Records from a data source:
--*--
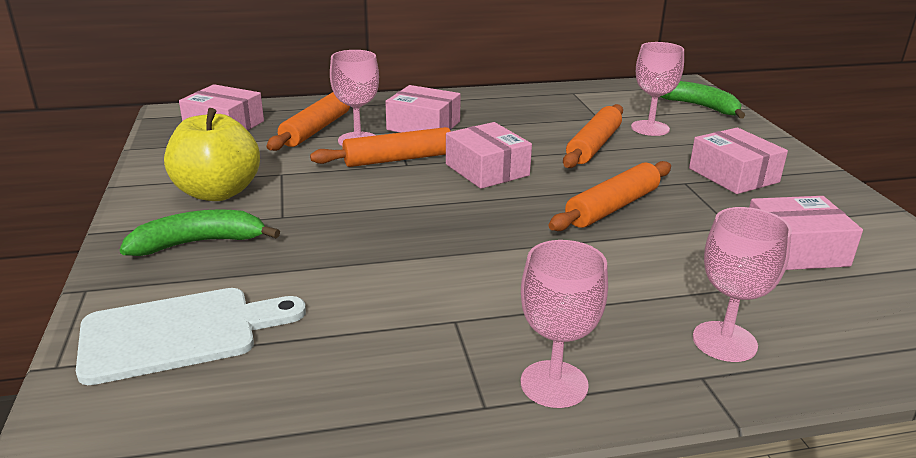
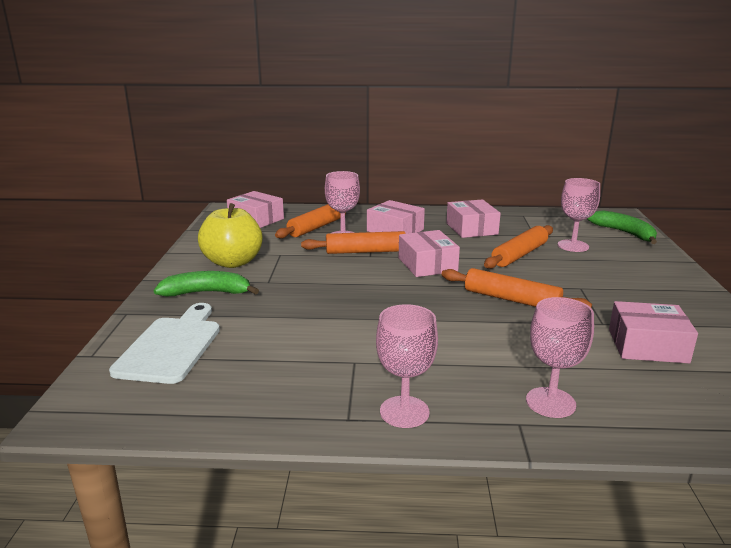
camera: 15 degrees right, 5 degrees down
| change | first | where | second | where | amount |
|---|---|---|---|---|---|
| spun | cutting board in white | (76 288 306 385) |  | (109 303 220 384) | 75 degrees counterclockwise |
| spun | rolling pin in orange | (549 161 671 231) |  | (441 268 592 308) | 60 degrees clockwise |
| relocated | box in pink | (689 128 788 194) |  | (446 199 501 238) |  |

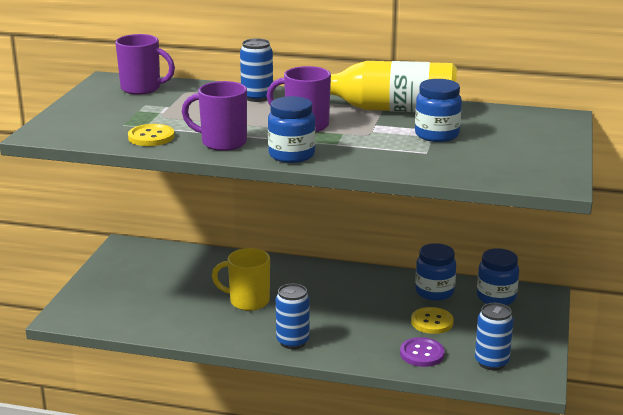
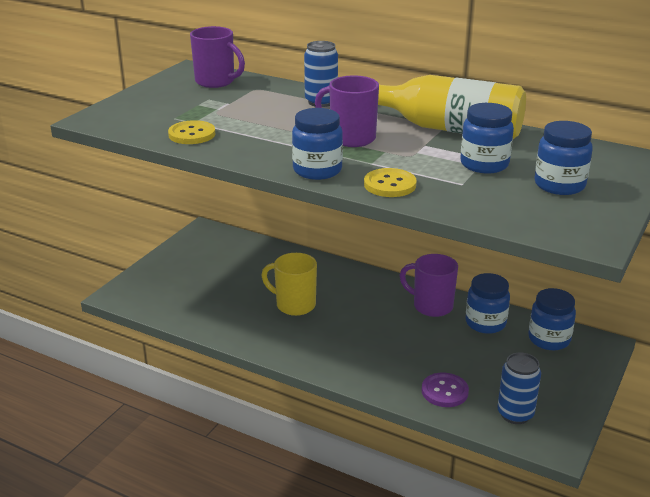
camera: 15 degrees right, 5 degrees up
| change | first | where | second | where | amount |
|---|---|---|---|---|---|
| relocated | button in yellow | (411 307 454 334) |  | (364 168 417 197) |  |
| relocated | mug in purple | (182 81 247 151) |  | (400 254 458 317) |  |
| appeared |  |  | jar in blue | (534 121 593 195) |  |
| missing | can in blue | (276 284 310 349) |  |  |  |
--*--
- **Work instruction**:
Write out, word for word, only the lines from the one containing "relocated | box" to the end of the data above; the pictures stay out.

- **Reply to the task**:
| relocated | box in pink | (689 128 788 194) |  | (446 199 501 238) |  |

camera: 15 degrees right, 5 degrees up
| change | first | where | second | where | amount |
|---|---|---|---|---|---|
| relocated | button in yellow | (411 307 454 334) |  | (364 168 417 197) |  |
| relocated | mug in purple | (182 81 247 151) |  | (400 254 458 317) |  |
| appeared |  |  | jar in blue | (534 121 593 195) |  |
| missing | can in blue | (276 284 310 349) |  |  |  |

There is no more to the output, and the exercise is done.